## WORK INSTRUCTIONS
Set down the entries exactly as they appear, apart from the images, which stay out.

*** MATERIAL SHOWN ***

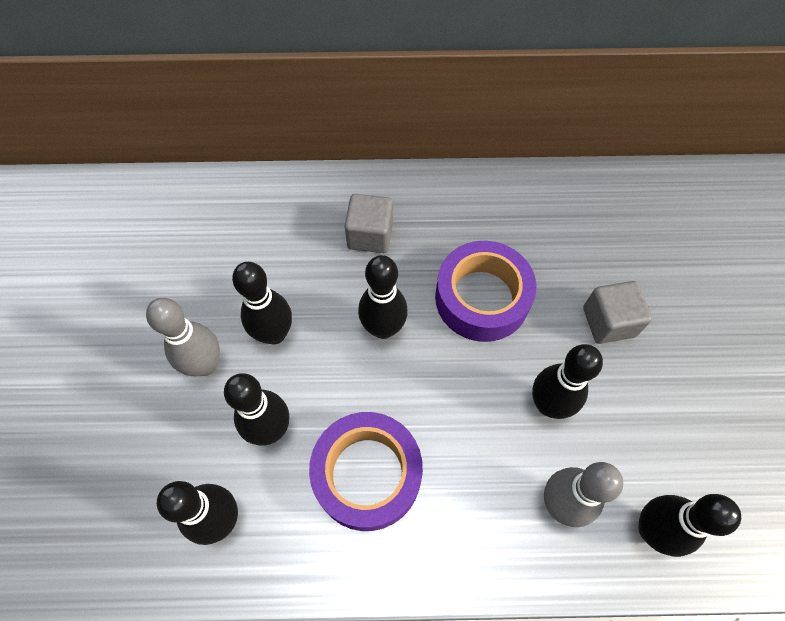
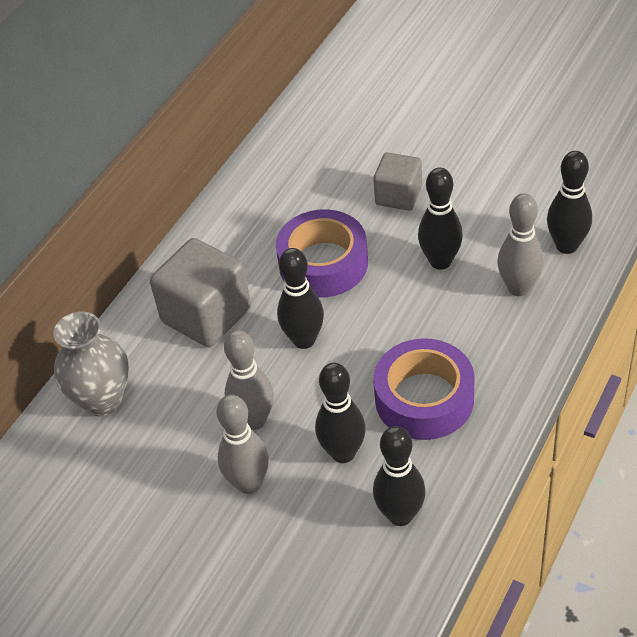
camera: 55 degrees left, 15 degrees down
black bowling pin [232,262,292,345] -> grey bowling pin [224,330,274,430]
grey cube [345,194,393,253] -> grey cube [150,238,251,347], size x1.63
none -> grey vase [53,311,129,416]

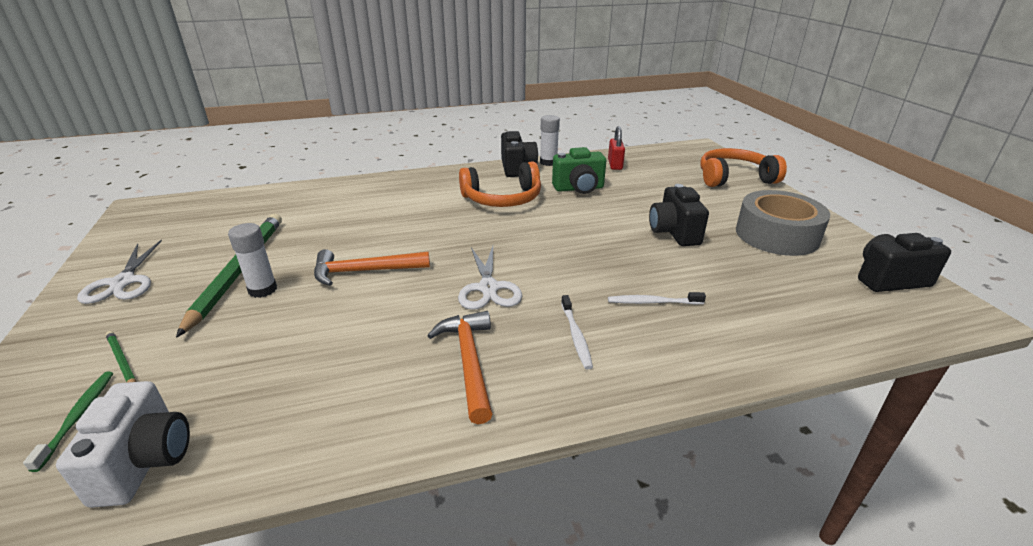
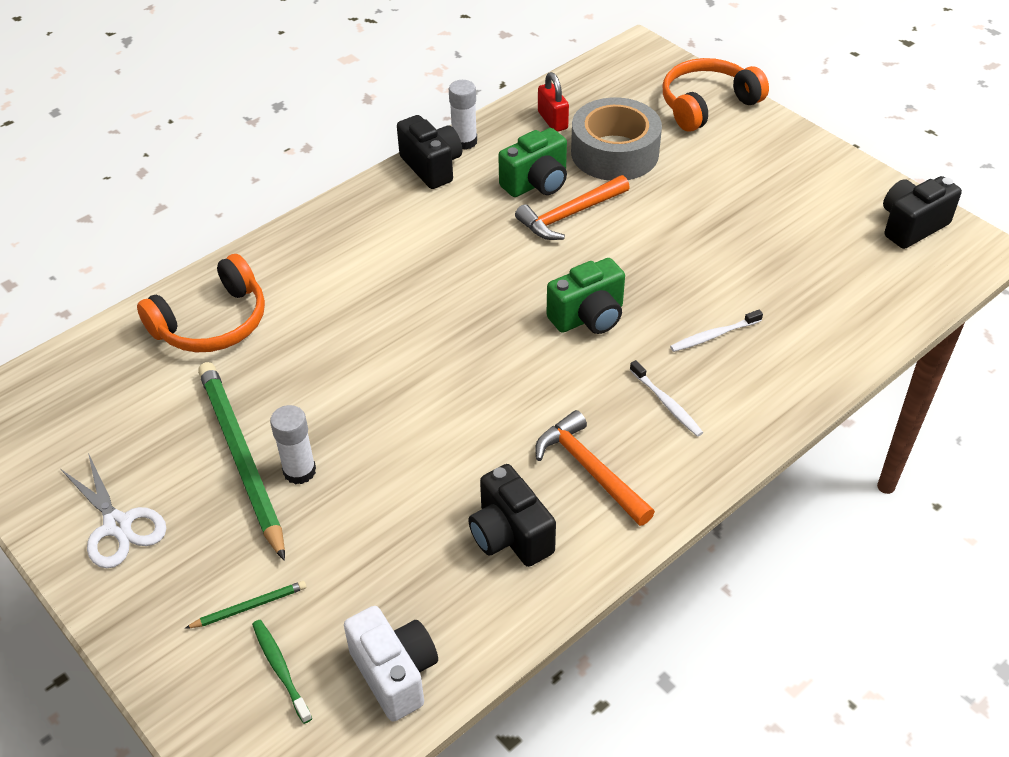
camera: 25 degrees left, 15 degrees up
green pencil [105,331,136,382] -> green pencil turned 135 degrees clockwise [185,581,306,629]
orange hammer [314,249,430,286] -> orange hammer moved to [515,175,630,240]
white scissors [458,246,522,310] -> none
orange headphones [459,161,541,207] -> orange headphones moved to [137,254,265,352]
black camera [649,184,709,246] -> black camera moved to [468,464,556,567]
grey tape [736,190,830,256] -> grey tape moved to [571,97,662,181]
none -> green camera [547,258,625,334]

*** End of MATERIAL SHOWN ***

## RESULT OF THIS EXERCISE
camera: 55 degrees left, 15 degrees down
black bowling pin [232,262,292,345] -> grey bowling pin [224,330,274,430]
grey cube [345,194,393,253] -> grey cube [150,238,251,347], size x1.63
none -> grey vase [53,311,129,416]

camera: 25 degrees left, 15 degrees up
green pencil [105,331,136,382] -> green pencil turned 135 degrees clockwise [185,581,306,629]
orange hammer [314,249,430,286] -> orange hammer moved to [515,175,630,240]
white scissors [458,246,522,310] -> none
orange headphones [459,161,541,207] -> orange headphones moved to [137,254,265,352]
black camera [649,184,709,246] -> black camera moved to [468,464,556,567]
grey tape [736,190,830,256] -> grey tape moved to [571,97,662,181]
none -> green camera [547,258,625,334]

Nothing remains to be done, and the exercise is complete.